For this exercise, copy exactly only the lines from the one containing "turquoise donut: 15 -> 12" to the final line of the material below, without the pictures.

**DATA RECORDS**.
%%
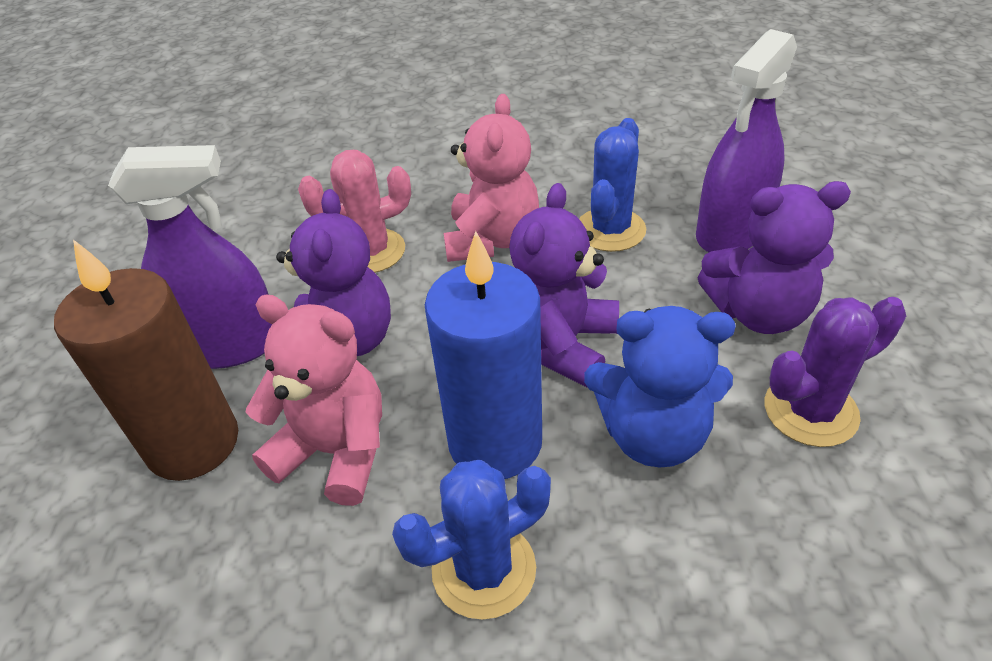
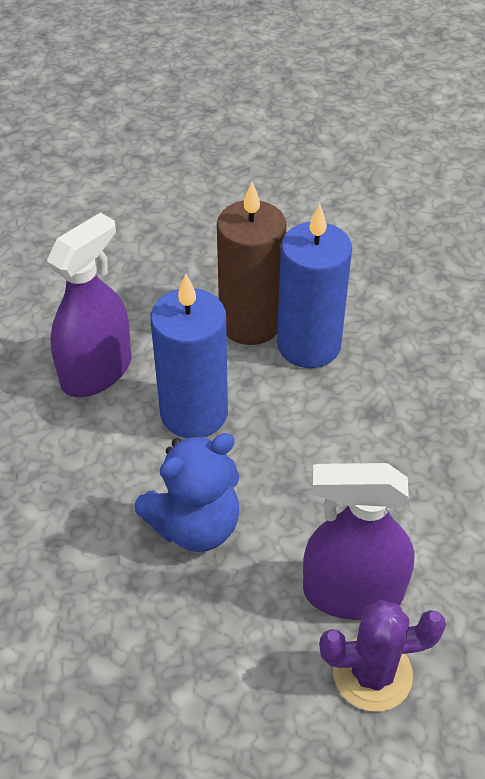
blue cactus: 2 -> 0
blue candle: 1 -> 2
pink cactus: 1 -> 0
pink teddy bear: 2 -> 0
purple teddy bear: 3 -> 0

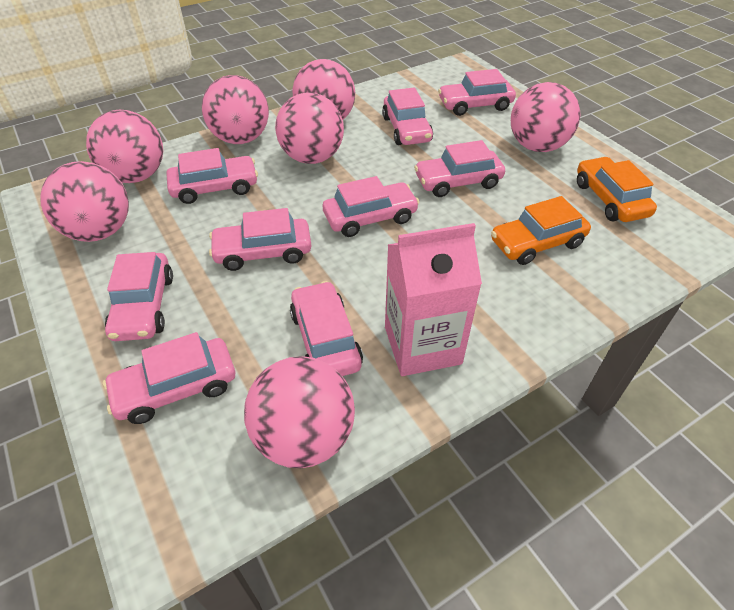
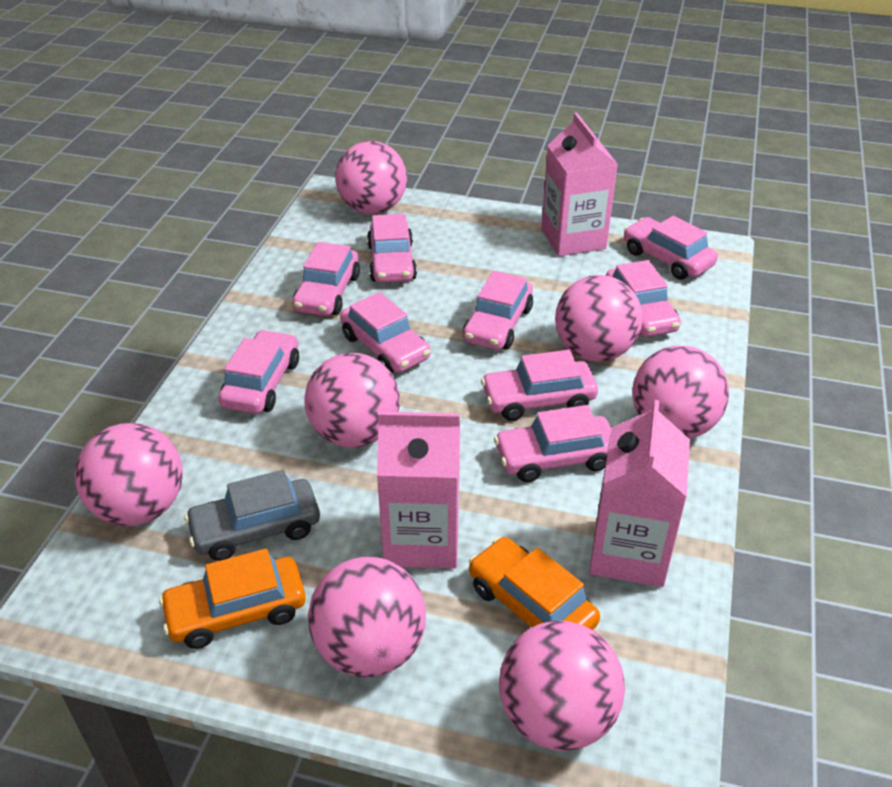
grey car: 0 -> 1
pink carton: 1 -> 3

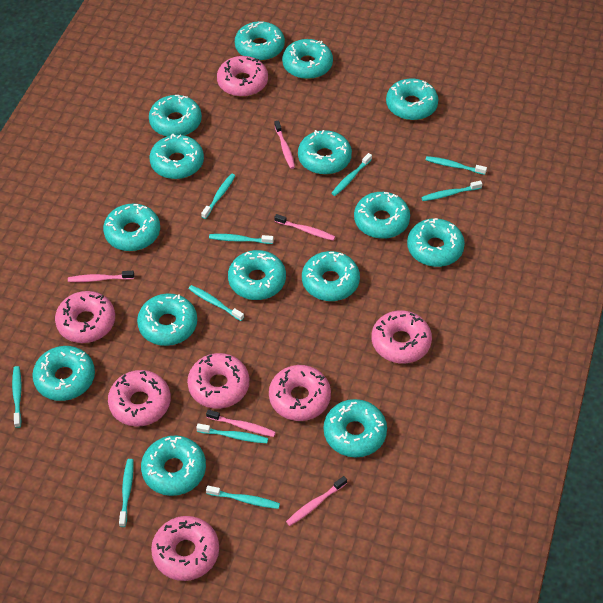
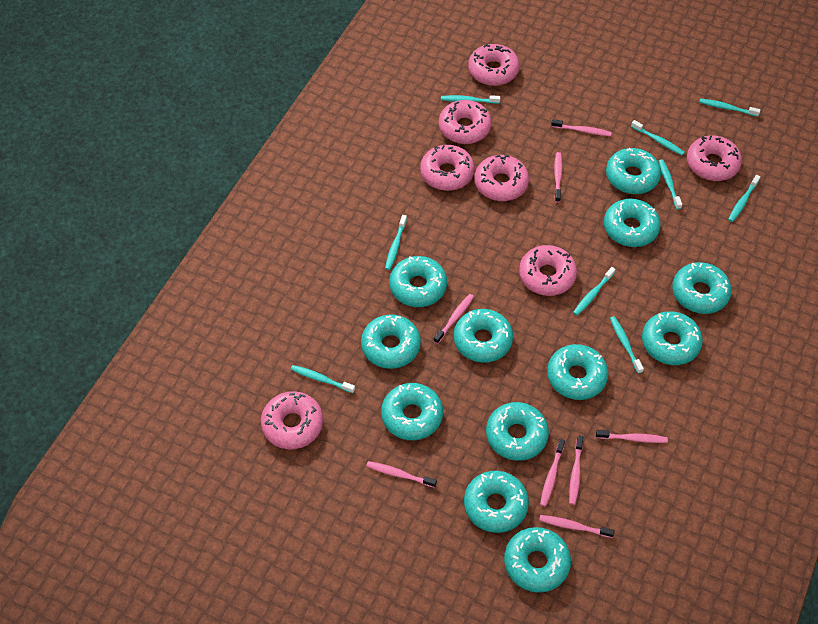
pink toothbrush: 5 -> 8
turquoise donut: 15 -> 12
turquoise toothbrush: 10 -> 9

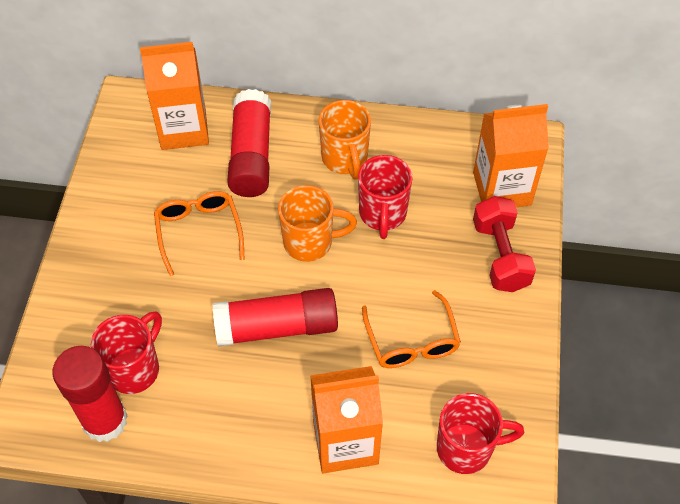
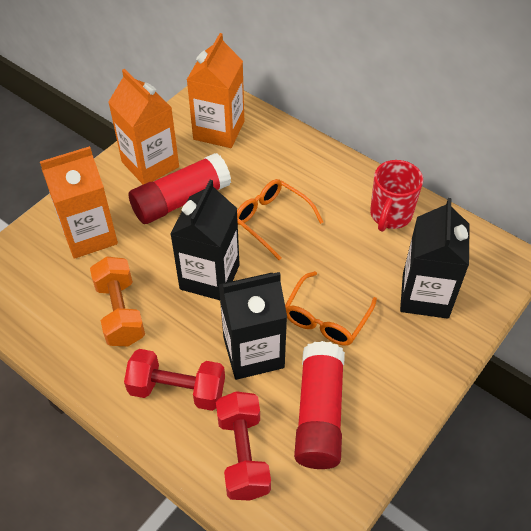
black carton: 0 -> 3
orange dumbbell: 0 -> 1
orange mug: 2 -> 0
red dumbbell: 1 -> 2
red glue stick: 3 -> 2
red mug: 3 -> 1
%%
**ANSWER TO THIS PROBLEM**.
turquoise donut: 15 -> 12
turquoise toothbrush: 10 -> 9

black carton: 0 -> 3
orange dumbbell: 0 -> 1
orange mug: 2 -> 0
red dumbbell: 1 -> 2
red glue stick: 3 -> 2
red mug: 3 -> 1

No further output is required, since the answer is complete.